:: What the task asks ::
Reproduce verbatim the lines of the material below, starting at the line with "grey wallet: 8 -> 9" and ending at the line with "white cube: 0 -> 3", both inclusive; skip the rest.

*** Record set ***

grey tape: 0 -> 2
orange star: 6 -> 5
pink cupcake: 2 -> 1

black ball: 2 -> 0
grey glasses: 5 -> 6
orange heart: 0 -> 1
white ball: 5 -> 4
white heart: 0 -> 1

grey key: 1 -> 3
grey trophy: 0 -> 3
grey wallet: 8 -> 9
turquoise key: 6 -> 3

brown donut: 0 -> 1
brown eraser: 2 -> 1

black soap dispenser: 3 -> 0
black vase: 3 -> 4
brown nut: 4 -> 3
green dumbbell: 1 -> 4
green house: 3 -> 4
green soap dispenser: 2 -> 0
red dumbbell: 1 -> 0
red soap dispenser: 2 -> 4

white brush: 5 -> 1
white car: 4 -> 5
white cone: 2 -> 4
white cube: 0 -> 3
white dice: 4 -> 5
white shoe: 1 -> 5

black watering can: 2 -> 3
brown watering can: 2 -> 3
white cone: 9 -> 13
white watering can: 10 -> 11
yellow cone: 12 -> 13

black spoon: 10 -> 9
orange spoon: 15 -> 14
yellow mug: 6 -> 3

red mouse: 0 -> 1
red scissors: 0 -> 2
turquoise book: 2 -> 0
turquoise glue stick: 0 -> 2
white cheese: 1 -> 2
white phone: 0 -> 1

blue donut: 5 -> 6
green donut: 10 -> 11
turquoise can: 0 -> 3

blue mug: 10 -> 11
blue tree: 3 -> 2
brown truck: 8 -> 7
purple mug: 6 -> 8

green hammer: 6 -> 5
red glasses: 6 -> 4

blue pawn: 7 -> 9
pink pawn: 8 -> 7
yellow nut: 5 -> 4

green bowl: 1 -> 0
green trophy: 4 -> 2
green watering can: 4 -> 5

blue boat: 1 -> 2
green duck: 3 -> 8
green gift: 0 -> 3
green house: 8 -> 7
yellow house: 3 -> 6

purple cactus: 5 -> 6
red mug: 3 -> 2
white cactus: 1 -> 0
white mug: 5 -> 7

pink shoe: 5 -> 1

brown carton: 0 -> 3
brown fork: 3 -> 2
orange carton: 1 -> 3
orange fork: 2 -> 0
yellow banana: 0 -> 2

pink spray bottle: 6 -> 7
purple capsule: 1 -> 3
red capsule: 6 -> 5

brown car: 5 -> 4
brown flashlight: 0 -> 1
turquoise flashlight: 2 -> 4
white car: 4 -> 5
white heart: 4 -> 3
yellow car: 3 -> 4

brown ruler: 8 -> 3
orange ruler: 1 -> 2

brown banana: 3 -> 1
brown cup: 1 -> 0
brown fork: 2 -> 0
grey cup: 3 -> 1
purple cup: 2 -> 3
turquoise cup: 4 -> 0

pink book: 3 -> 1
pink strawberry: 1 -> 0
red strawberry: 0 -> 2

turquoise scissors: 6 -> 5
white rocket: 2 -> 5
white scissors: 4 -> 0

*** End of Record set ***

:: Written answer ::
grey wallet: 8 -> 9
turquoise key: 6 -> 3

brown donut: 0 -> 1
brown eraser: 2 -> 1

black soap dispenser: 3 -> 0
black vase: 3 -> 4
brown nut: 4 -> 3
green dumbbell: 1 -> 4
green house: 3 -> 4
green soap dispenser: 2 -> 0
red dumbbell: 1 -> 0
red soap dispenser: 2 -> 4

white brush: 5 -> 1
white car: 4 -> 5
white cone: 2 -> 4
white cube: 0 -> 3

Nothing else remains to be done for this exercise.